About this task: What lines below include the word "camera"? Copy each one.

Data excerpts:
*****

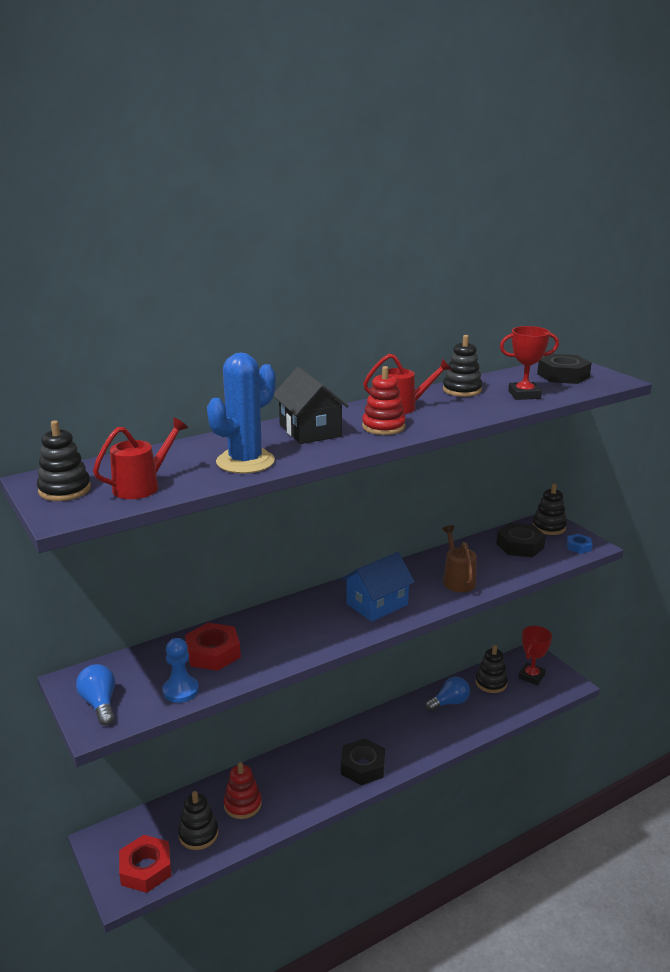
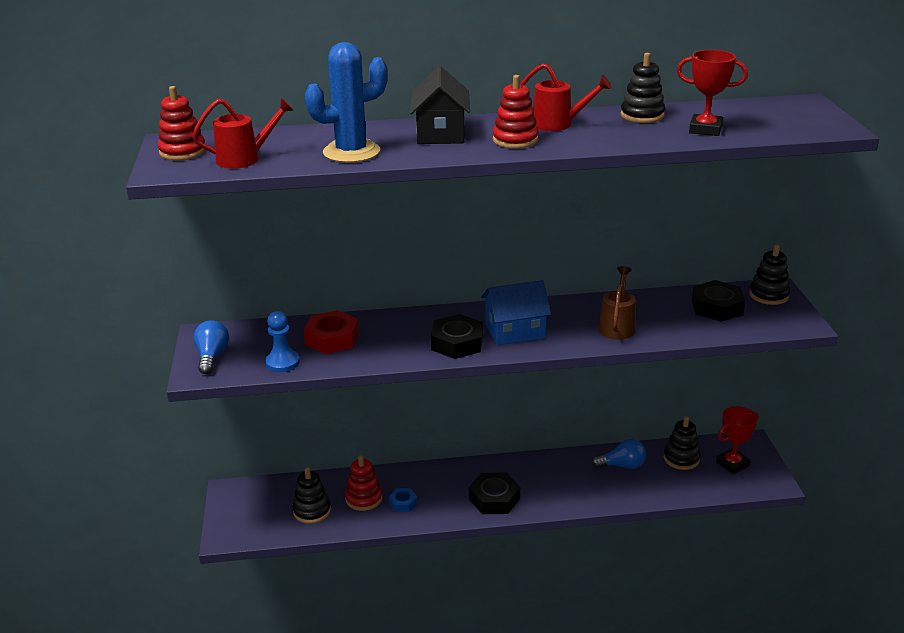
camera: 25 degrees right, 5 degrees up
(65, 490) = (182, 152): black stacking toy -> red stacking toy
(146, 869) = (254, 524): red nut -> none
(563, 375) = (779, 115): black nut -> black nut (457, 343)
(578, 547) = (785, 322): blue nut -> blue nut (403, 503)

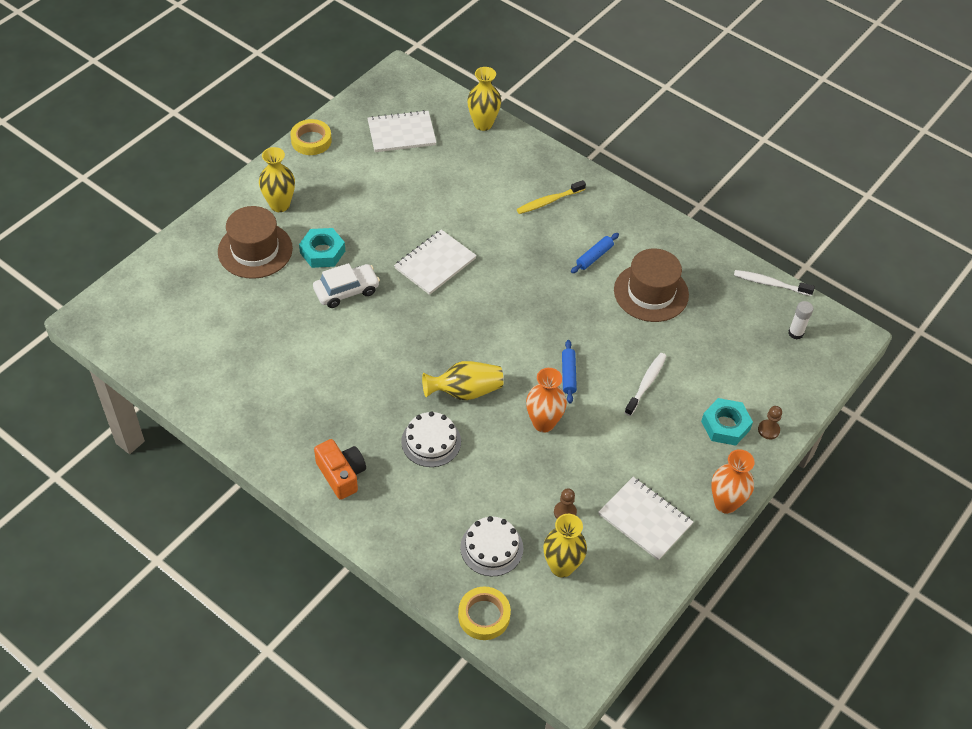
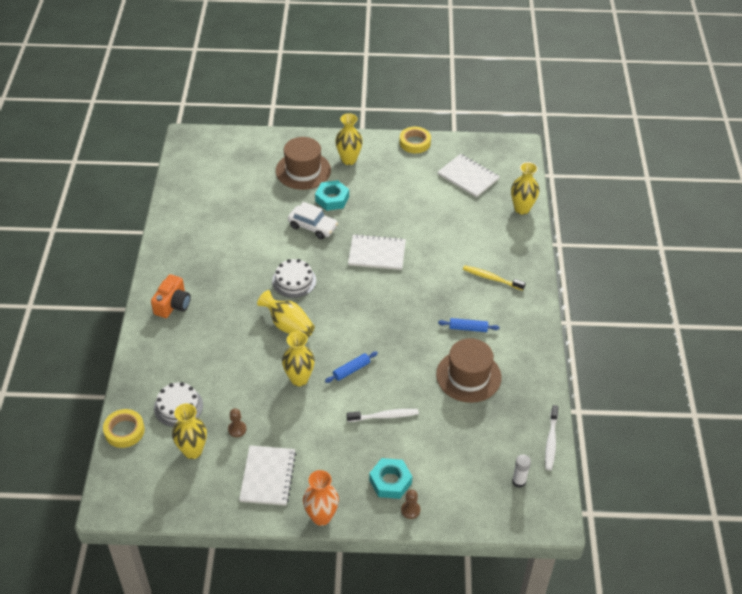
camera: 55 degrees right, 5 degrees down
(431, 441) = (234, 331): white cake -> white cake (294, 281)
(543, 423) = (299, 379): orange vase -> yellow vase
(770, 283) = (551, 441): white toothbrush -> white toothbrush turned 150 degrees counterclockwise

*****

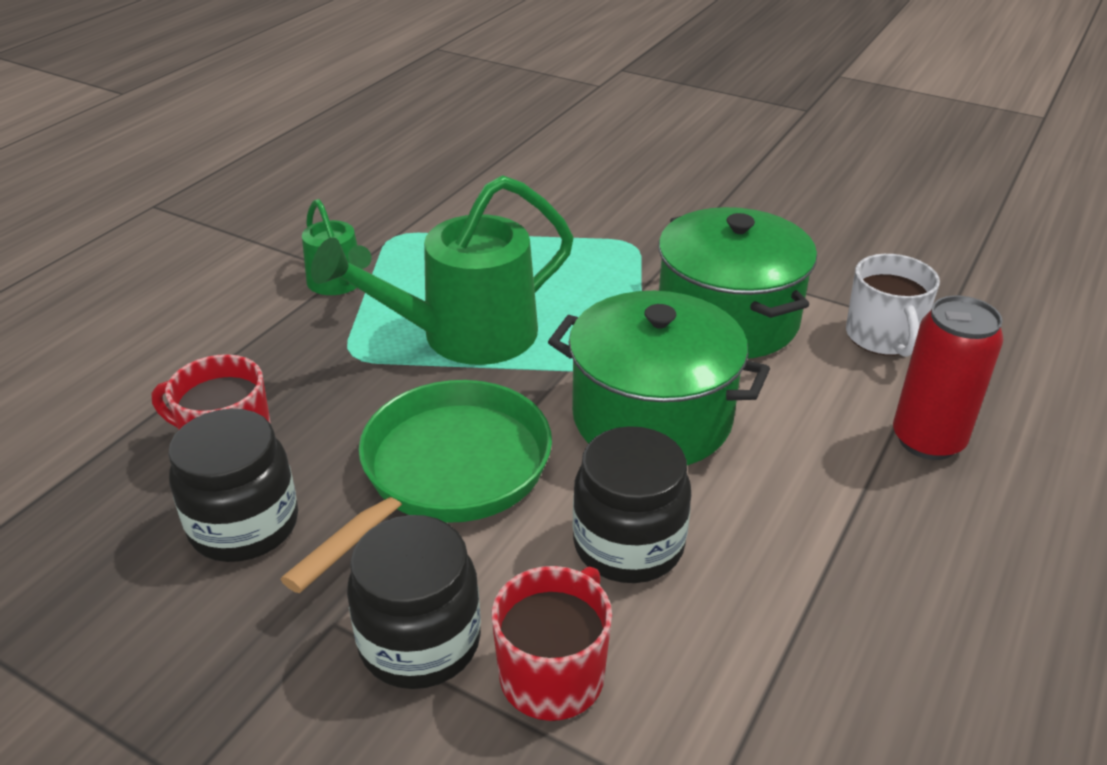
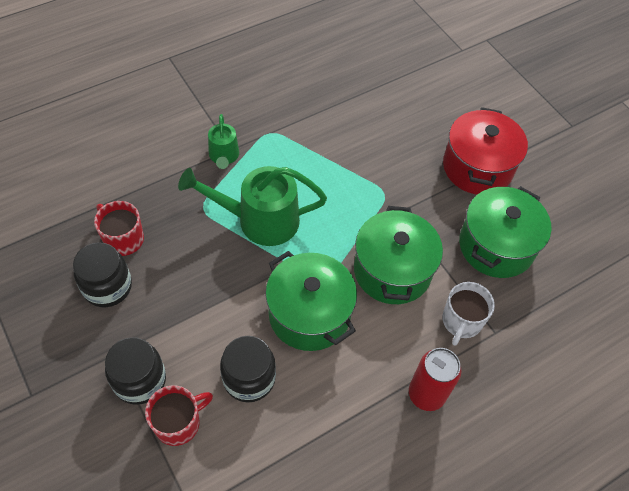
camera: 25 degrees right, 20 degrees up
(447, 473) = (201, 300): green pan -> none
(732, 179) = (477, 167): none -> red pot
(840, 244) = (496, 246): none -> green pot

*****

Response to this exercise:
camera: 25 degrees right, 5 degrees up
camera: 55 degrees right, 5 degrees down
camera: 25 degrees right, 20 degrees up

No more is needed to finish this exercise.